**What you will do**
Sort through the entries below and pull out lines containing the word "strawberry".

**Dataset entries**
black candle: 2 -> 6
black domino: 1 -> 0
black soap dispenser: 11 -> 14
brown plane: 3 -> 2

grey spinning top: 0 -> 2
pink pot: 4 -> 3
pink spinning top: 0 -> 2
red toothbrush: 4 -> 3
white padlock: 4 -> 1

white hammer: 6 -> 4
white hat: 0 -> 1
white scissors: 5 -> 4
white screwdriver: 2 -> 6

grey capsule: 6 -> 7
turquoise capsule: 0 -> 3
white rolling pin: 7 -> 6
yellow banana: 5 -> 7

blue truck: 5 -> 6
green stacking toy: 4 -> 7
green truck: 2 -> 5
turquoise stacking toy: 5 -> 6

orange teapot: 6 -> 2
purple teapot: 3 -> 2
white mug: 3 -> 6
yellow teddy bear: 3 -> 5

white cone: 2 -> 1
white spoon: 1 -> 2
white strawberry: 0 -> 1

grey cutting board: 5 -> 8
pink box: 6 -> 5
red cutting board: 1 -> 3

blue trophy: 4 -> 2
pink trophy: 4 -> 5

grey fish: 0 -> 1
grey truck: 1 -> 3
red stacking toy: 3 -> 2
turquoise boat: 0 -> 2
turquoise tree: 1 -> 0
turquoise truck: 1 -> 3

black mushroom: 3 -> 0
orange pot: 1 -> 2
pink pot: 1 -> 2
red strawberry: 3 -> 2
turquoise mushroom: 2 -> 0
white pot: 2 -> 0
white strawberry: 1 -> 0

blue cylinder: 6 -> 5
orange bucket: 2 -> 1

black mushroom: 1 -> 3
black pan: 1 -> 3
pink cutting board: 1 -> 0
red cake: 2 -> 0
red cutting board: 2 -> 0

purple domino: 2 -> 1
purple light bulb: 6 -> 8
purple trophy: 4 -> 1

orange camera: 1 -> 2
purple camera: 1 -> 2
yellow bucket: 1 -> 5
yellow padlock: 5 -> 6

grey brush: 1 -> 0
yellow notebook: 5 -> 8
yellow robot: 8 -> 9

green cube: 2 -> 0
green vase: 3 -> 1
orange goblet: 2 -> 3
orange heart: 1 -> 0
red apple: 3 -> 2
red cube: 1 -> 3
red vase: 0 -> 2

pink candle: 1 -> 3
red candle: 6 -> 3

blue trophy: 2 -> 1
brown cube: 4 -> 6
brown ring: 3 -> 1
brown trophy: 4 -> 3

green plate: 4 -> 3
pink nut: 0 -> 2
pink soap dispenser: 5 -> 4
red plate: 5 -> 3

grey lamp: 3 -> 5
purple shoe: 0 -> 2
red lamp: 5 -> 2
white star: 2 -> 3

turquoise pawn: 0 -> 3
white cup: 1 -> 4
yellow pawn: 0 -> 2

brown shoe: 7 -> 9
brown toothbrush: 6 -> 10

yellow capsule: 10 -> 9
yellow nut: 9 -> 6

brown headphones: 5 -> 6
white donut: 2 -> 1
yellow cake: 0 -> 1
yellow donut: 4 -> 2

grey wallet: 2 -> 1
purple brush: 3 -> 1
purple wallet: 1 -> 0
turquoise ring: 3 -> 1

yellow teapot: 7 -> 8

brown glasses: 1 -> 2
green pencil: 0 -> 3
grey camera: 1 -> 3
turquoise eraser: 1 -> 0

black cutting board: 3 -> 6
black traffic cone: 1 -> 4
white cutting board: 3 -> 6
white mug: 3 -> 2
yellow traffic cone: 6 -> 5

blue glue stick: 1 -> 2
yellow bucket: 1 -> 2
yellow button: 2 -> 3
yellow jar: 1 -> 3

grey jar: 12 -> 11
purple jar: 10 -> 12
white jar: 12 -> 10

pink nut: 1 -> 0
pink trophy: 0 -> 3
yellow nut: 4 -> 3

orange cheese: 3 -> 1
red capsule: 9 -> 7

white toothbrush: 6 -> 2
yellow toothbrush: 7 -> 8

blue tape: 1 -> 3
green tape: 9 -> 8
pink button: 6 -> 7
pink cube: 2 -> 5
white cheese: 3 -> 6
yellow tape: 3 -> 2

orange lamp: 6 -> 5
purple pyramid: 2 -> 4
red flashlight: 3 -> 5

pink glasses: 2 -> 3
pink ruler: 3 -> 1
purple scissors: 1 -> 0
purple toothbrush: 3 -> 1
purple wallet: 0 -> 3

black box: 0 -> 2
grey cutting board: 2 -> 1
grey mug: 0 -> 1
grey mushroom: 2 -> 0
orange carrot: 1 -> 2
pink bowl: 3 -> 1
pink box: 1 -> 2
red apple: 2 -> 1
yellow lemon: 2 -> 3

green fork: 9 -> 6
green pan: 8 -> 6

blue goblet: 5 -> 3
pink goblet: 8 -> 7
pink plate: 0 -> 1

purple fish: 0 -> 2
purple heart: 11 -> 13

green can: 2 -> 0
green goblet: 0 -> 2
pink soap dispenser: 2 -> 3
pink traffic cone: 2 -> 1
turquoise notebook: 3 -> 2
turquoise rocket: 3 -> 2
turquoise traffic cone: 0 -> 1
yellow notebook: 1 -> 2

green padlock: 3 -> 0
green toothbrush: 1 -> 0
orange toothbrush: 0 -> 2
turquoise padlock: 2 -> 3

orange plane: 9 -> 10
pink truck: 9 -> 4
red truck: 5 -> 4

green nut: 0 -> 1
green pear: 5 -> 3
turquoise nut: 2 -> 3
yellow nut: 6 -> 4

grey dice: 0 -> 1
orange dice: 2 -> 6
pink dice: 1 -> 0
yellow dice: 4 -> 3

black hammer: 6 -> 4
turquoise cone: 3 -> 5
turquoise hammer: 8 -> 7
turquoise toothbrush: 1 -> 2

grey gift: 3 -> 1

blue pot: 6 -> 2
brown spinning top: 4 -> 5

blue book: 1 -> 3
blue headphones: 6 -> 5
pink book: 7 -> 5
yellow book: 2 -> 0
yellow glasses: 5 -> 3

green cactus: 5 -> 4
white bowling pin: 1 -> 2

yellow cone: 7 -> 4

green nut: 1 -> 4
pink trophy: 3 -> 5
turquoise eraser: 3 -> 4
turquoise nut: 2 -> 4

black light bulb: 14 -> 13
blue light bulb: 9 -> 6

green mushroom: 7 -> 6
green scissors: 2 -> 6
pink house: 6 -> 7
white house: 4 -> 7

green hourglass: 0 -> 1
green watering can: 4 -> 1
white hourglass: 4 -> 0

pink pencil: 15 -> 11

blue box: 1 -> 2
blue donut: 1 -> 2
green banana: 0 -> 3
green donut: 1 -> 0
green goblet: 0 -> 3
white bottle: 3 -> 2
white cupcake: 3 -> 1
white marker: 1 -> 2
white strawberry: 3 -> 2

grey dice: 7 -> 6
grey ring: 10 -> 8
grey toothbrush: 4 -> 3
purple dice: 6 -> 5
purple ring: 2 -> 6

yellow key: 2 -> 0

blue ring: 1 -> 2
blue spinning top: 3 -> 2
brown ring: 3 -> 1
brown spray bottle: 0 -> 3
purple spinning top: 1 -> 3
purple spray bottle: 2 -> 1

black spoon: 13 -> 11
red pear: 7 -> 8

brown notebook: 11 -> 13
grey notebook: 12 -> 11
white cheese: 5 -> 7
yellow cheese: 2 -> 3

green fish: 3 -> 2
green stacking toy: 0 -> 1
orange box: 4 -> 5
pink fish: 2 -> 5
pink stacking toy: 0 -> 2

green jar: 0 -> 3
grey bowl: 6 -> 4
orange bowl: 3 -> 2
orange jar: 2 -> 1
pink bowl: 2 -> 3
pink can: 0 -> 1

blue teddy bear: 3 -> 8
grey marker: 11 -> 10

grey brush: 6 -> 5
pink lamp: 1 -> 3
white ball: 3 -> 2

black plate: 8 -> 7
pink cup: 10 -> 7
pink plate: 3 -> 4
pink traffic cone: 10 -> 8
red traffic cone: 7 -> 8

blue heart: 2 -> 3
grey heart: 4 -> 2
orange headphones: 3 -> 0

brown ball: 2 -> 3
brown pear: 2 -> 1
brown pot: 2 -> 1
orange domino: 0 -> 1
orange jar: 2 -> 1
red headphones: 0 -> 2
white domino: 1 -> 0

**The answer**
white strawberry: 0 -> 1
red strawberry: 3 -> 2
white strawberry: 1 -> 0
white strawberry: 3 -> 2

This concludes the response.